__Requirement__. Copying starts at the line containing "RGB pin B: A3 -> A6" and stops after the last line of the records; each line is repeated exactly, and pictures are skipped.

__Data to examine__.
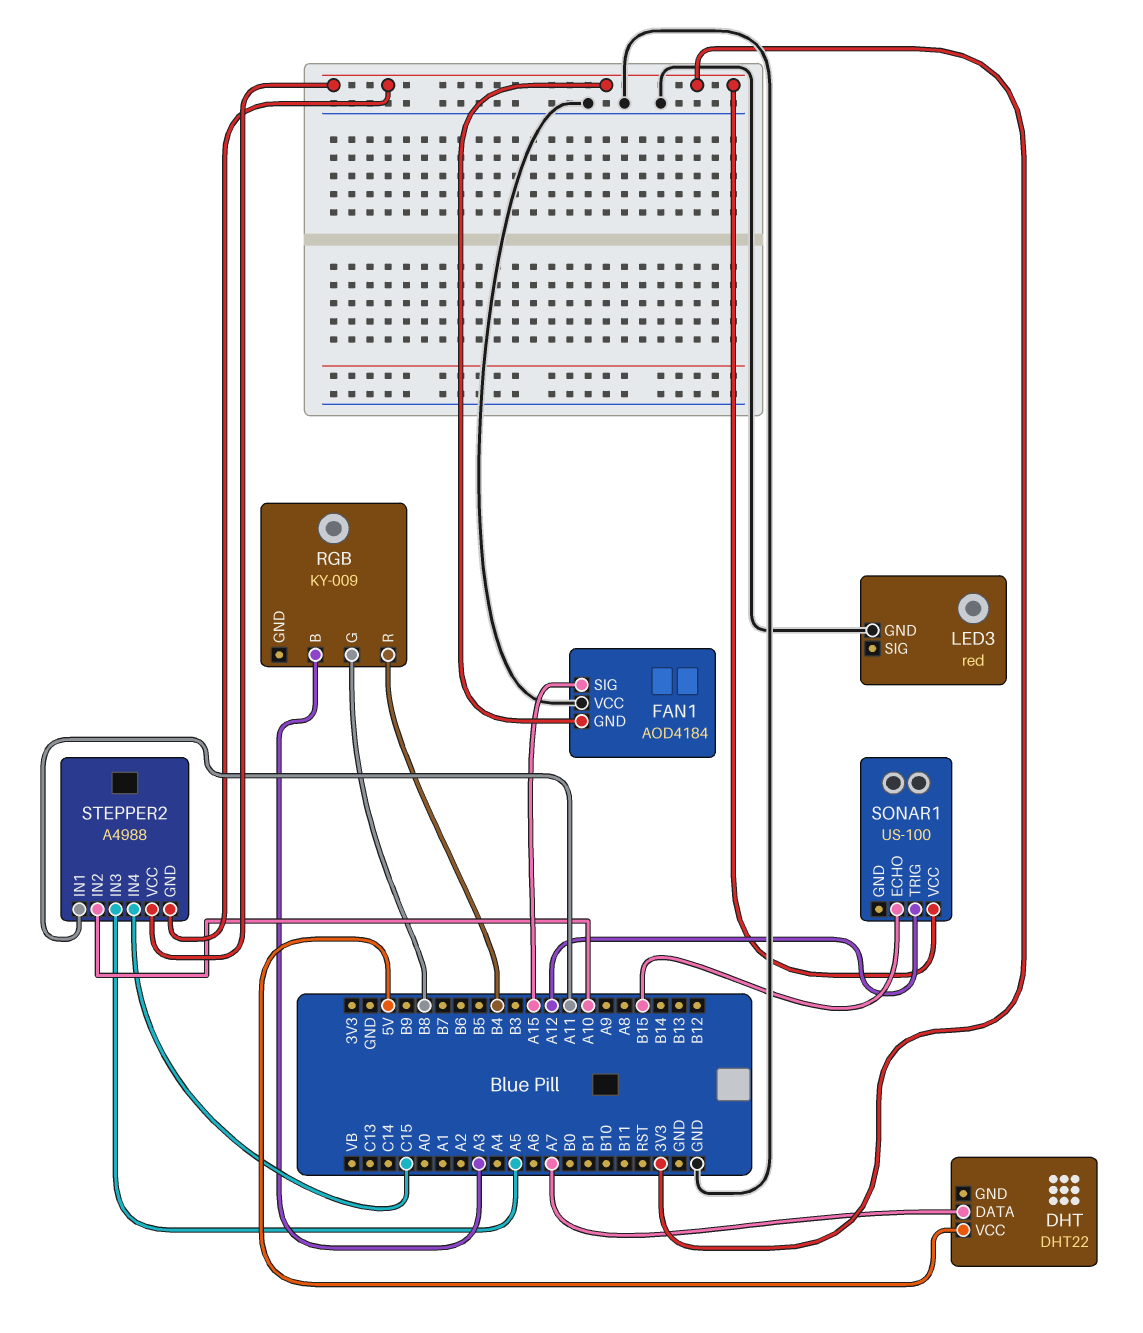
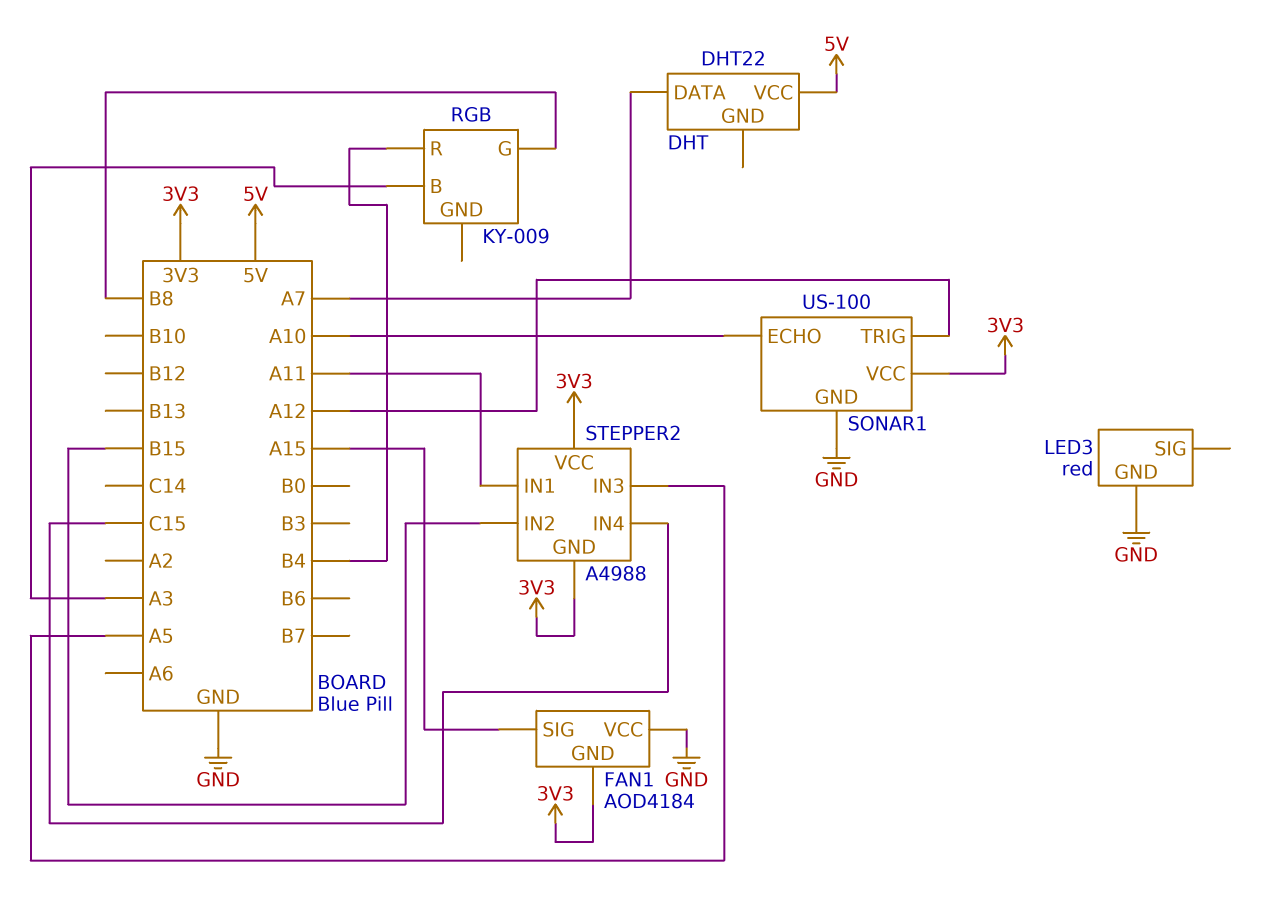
SONAR1 pin ECHO: B15 -> A10
SONAR1 pin GND: none -> GND
STEPPER2 pin IN2: A10 -> B15

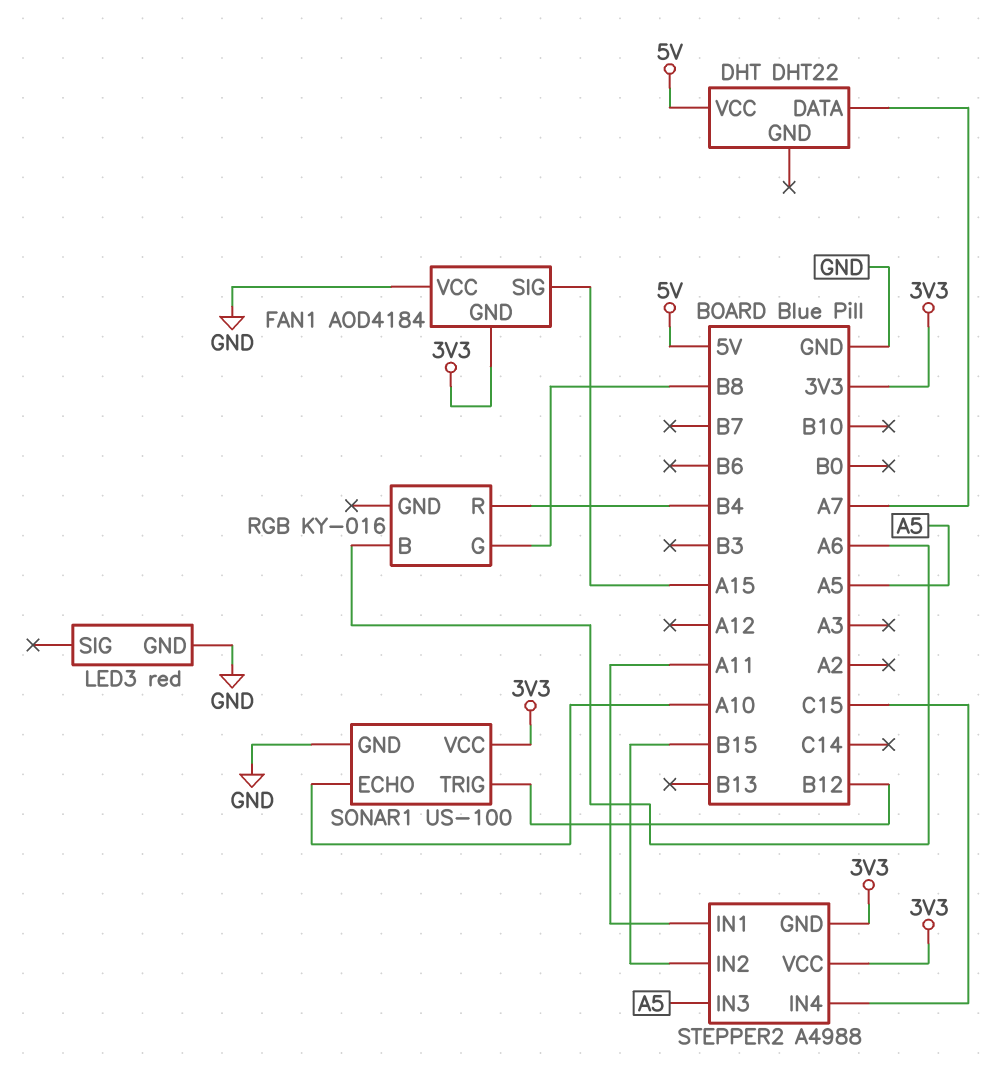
RGB: KY-009 -> KY-016
RGB pin B: A3 -> A6
SONAR1 pin TRIG: A12 -> B12

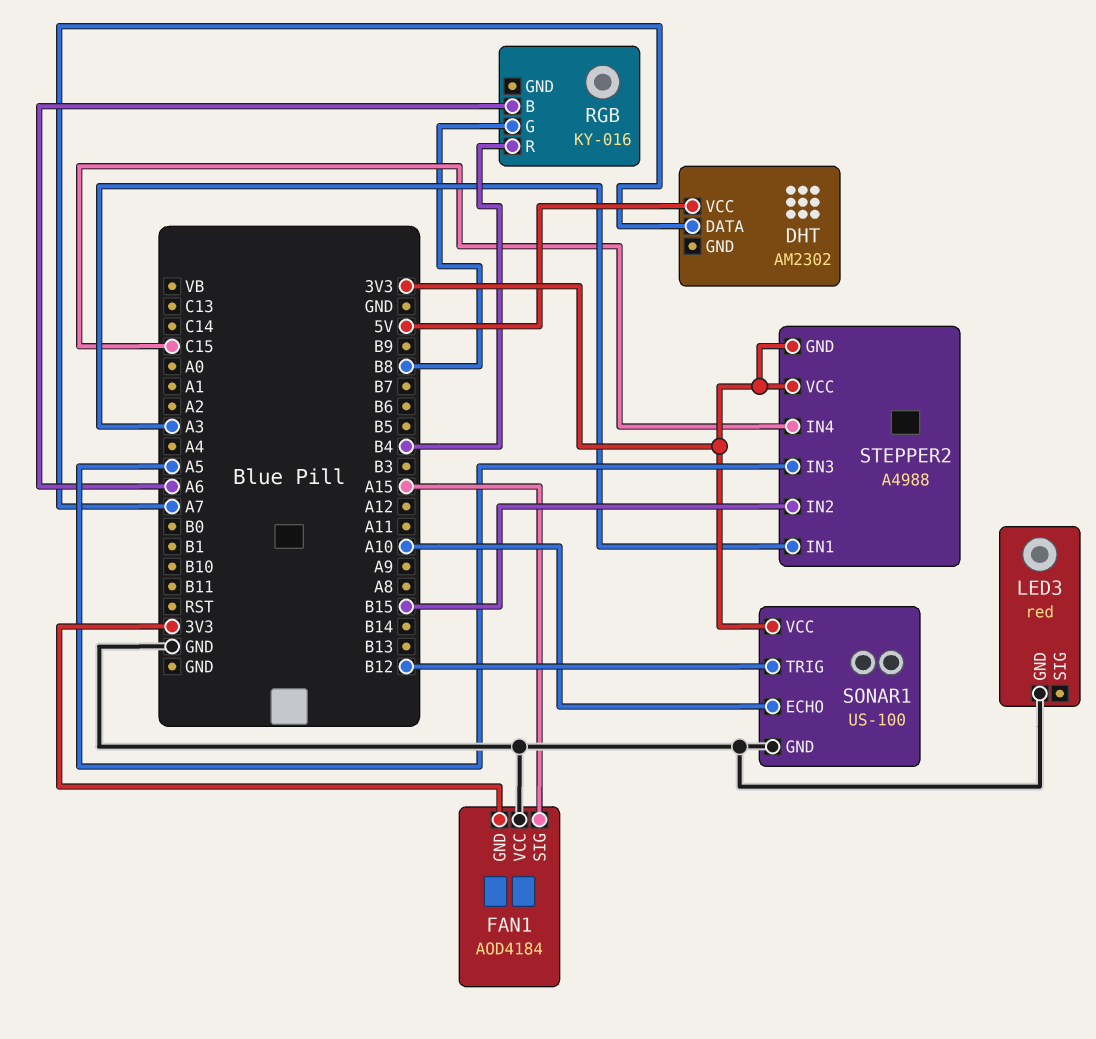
DHT: DHT22 -> AM2302
STEPPER2 pin IN1: A11 -> A3

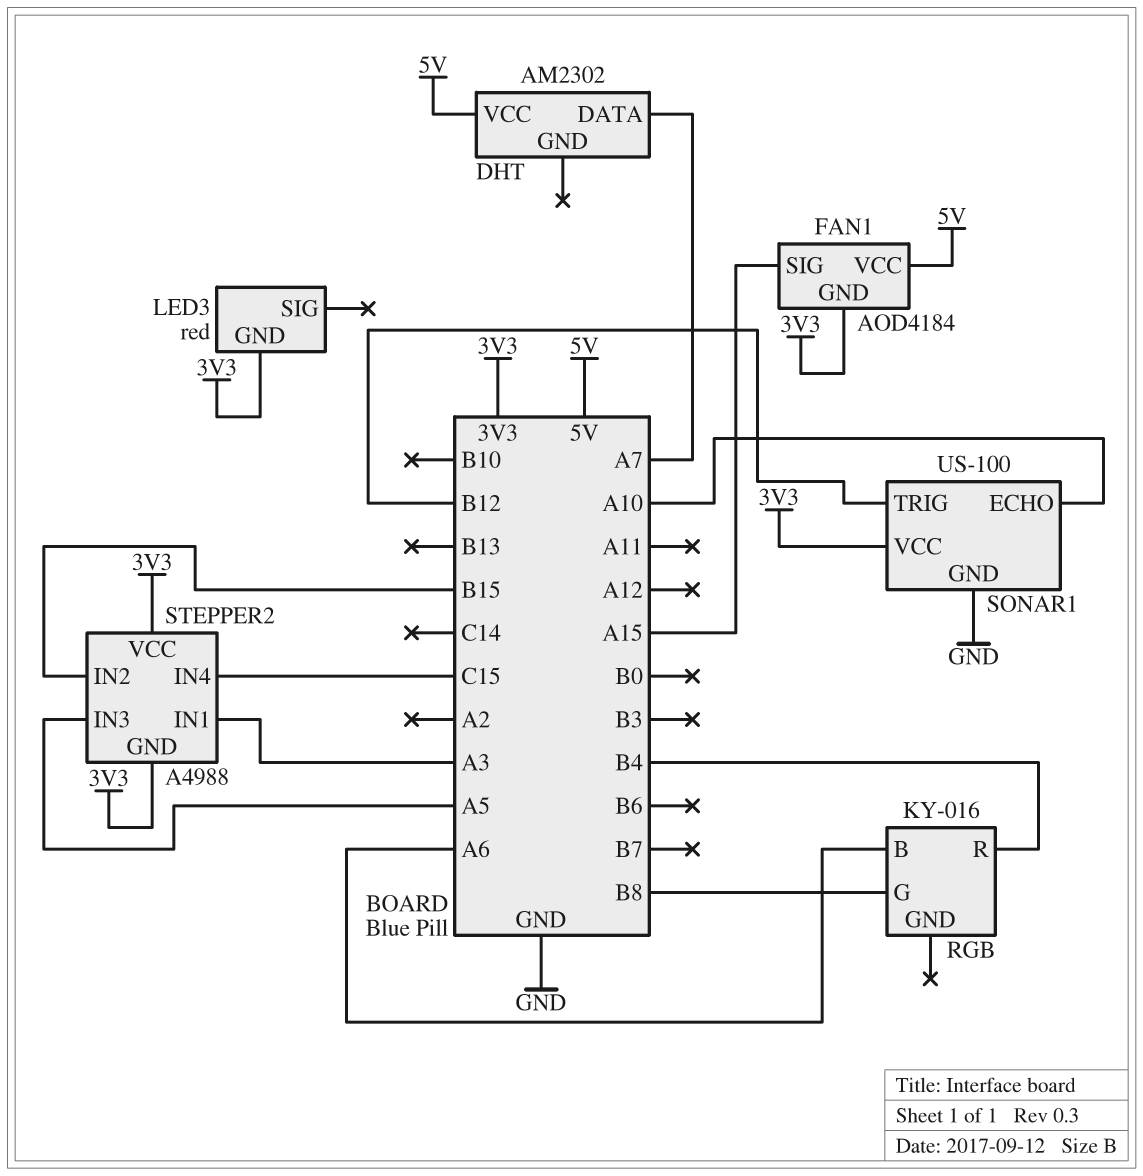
FAN1 pin VCC: GND -> 5V
LED3 pin GND: GND -> 3V3

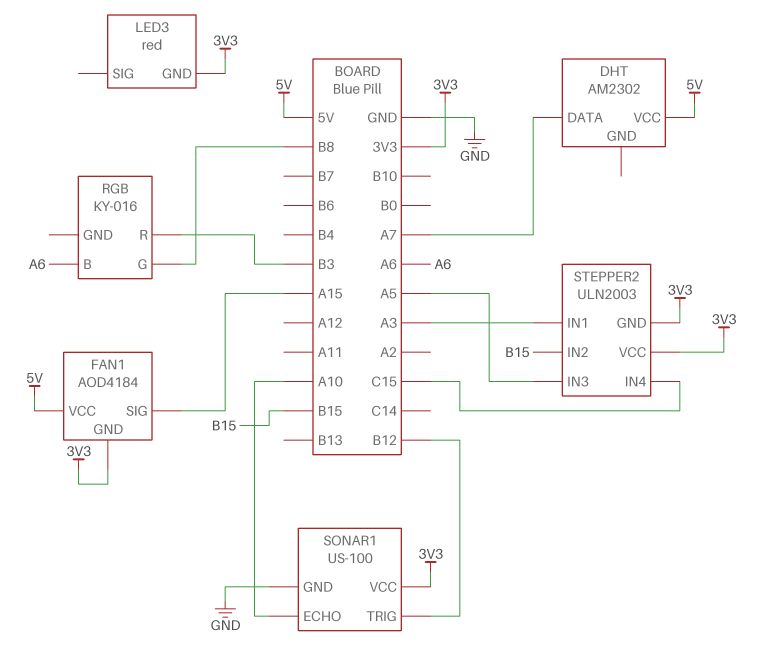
RGB pin R: B4 -> B3
STEPPER2: A4988 -> ULN2003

__Problem solution__.
RGB pin B: A3 -> A6
SONAR1 pin TRIG: A12 -> B12

DHT: DHT22 -> AM2302
STEPPER2 pin IN1: A11 -> A3

FAN1 pin VCC: GND -> 5V
LED3 pin GND: GND -> 3V3

RGB pin R: B4 -> B3
STEPPER2: A4988 -> ULN2003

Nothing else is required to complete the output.